**YOUR INSTRUCTIONS**. Check each line of the data, and copy those where "camera" appears.

(Beginning of SOURCE MATERIAL)

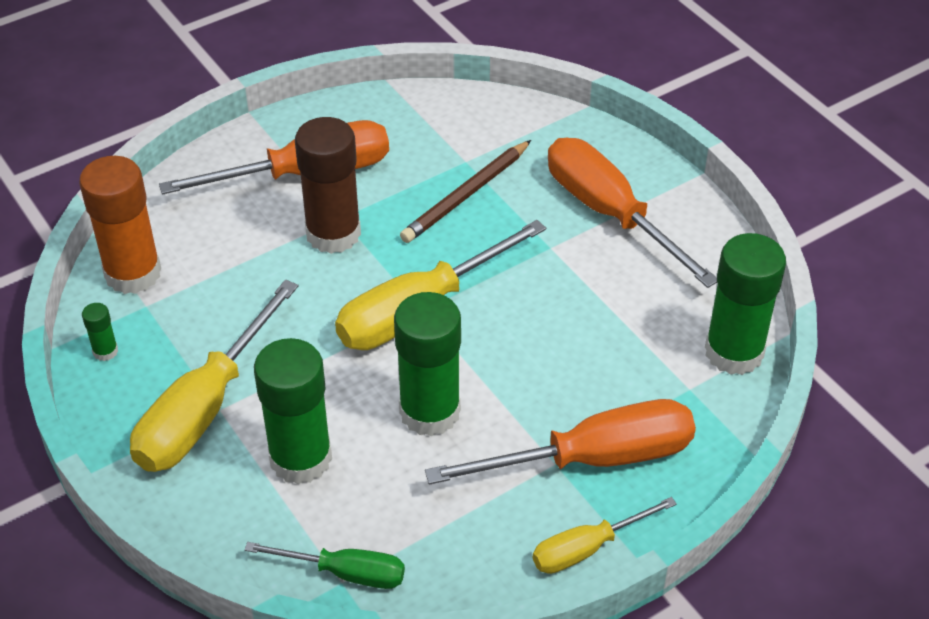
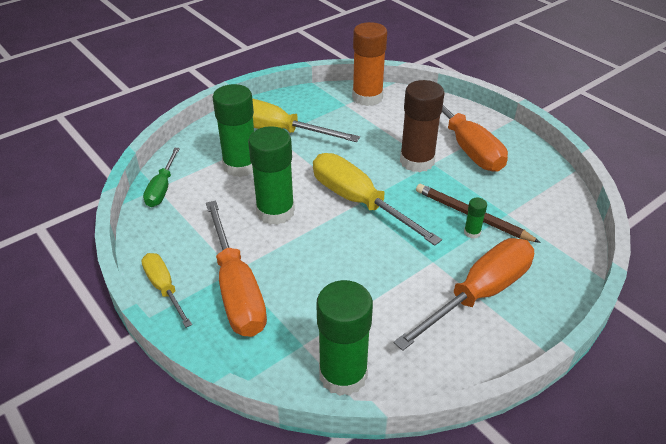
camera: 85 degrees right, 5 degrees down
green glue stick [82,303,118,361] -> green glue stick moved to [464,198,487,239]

(End of SOURCE MATERIAL)
(Beginning of SOURCE MATERIAL)

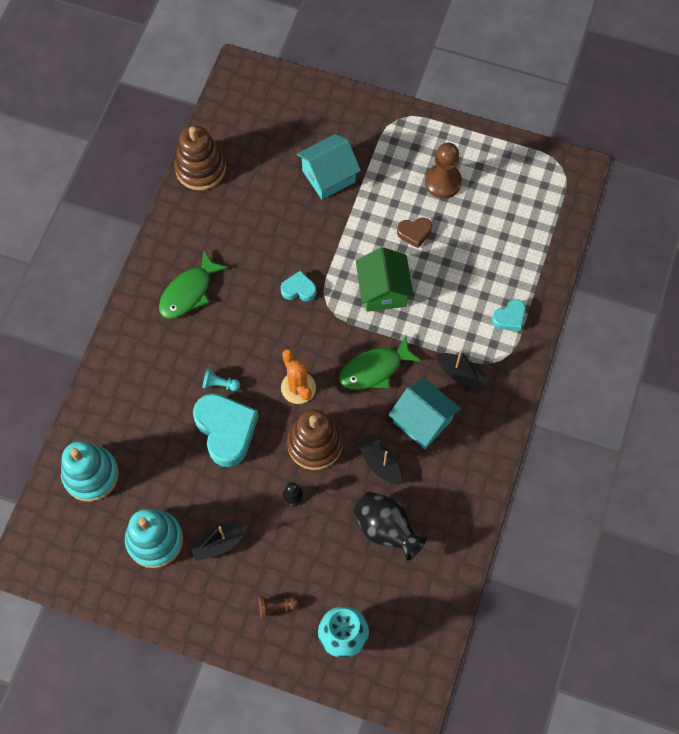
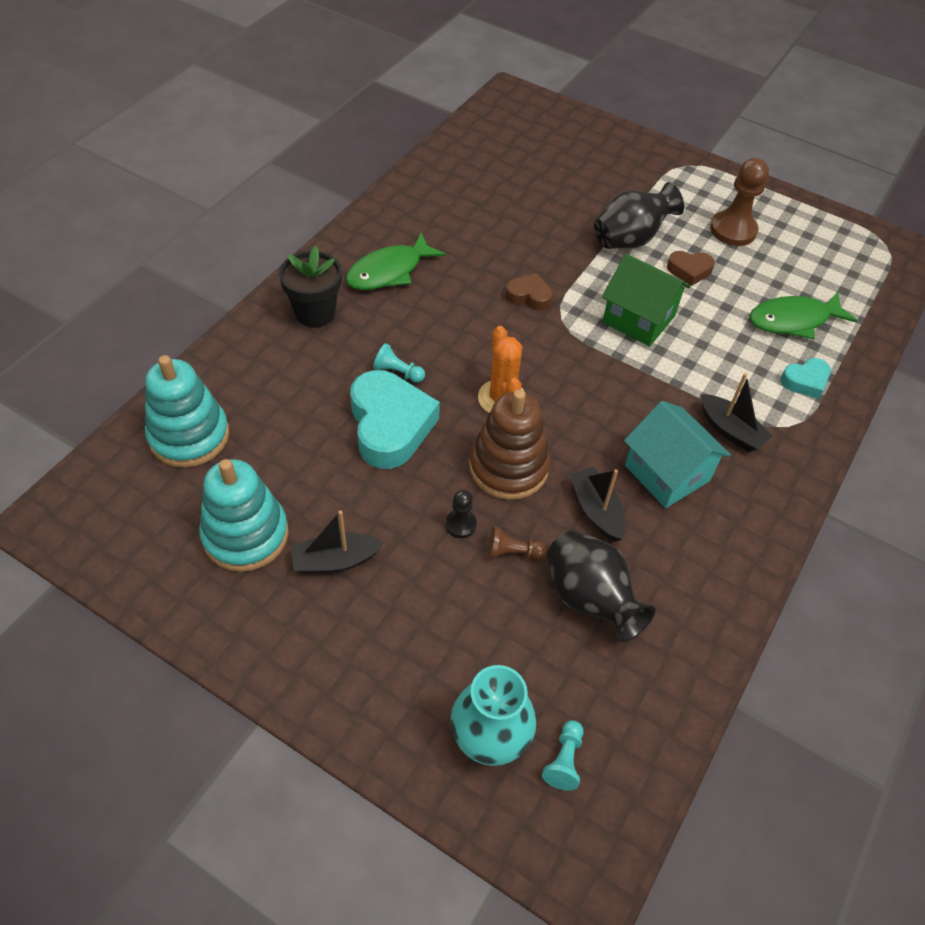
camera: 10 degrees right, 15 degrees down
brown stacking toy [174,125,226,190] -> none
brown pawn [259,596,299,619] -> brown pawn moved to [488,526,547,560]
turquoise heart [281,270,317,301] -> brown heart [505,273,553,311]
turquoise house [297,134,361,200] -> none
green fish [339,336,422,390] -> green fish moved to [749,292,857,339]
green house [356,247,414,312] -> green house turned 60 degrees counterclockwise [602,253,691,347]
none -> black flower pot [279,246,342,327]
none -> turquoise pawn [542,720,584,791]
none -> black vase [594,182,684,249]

(End of SOURCE MATERIAL)

**REPLY**.
camera: 85 degrees right, 5 degrees down
camera: 10 degrees right, 15 degrees down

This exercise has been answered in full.